→ **YOUR OBJECTIVE**
In the copy of the lines below, leave out pictures and print everything else exactly.

------------------------------------------------

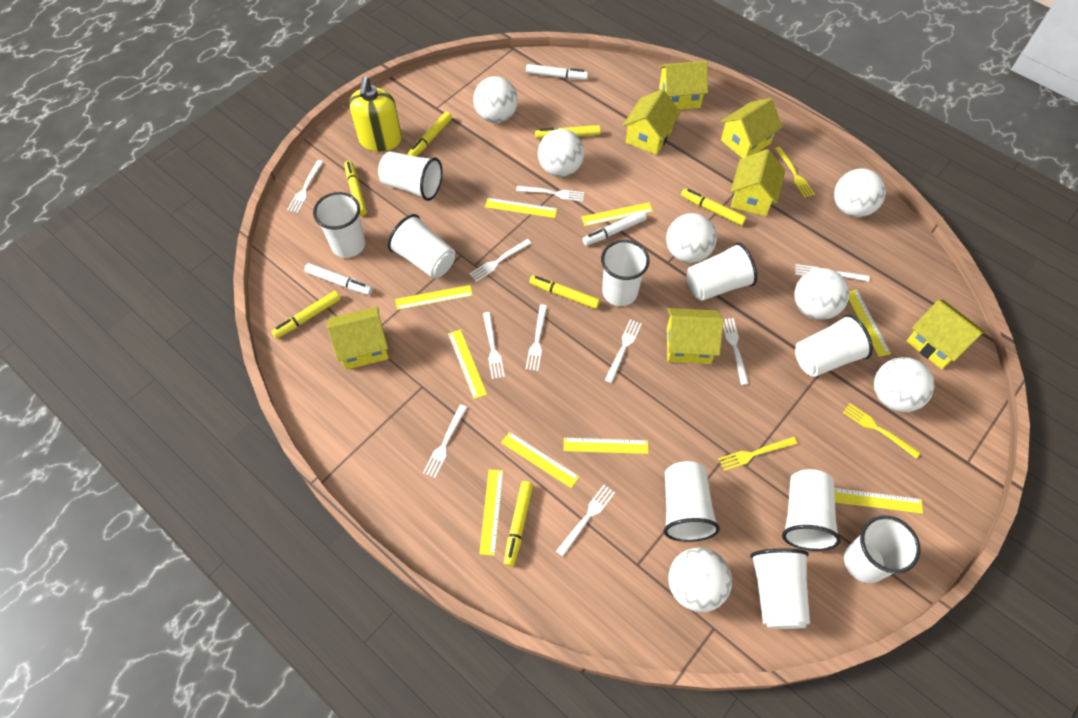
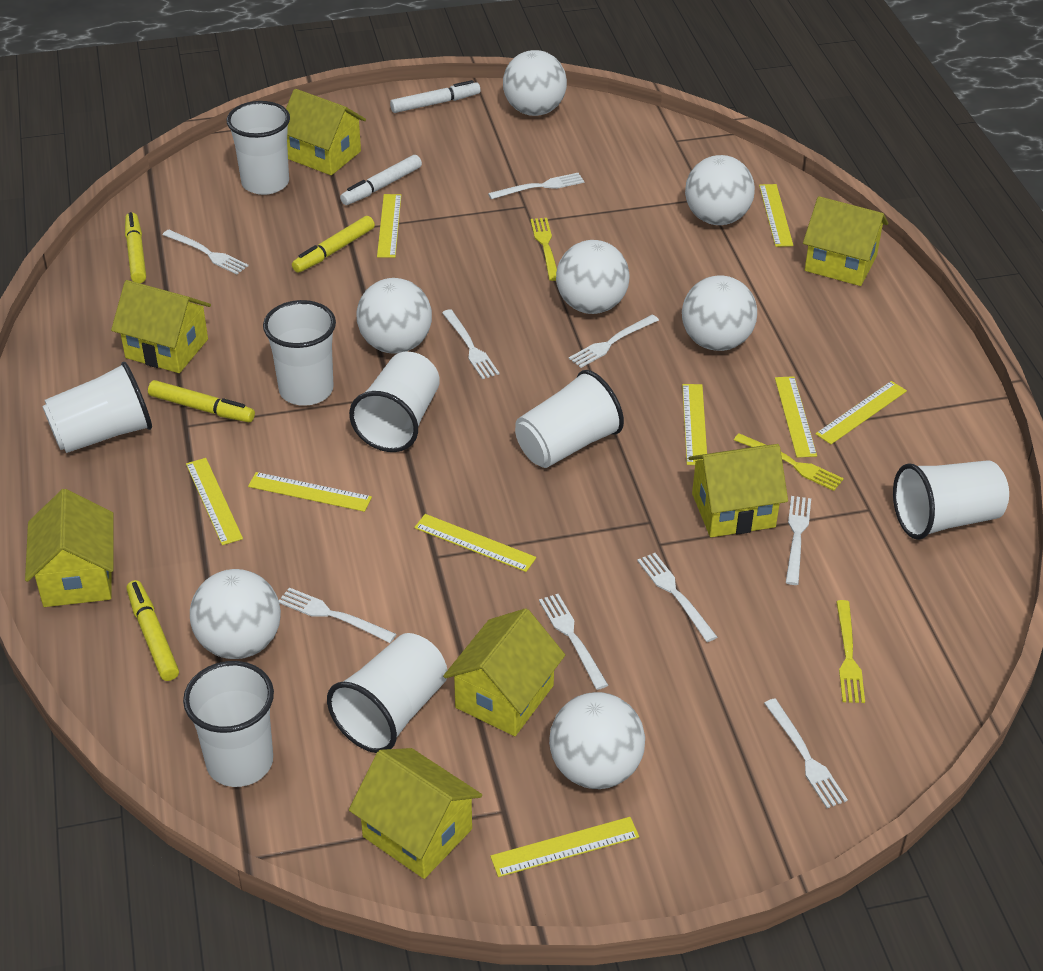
white cup: 10 -> 8
white fork: 10 -> 9
white marker: 3 -> 2
yellow marker: 7 -> 4
yellow soap dispenser: 1 -> 0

------------------------------------------------

→ **TASK RESULT**
white cup: 10 -> 8
white fork: 10 -> 9
white marker: 3 -> 2
yellow marker: 7 -> 4
yellow soap dispenser: 1 -> 0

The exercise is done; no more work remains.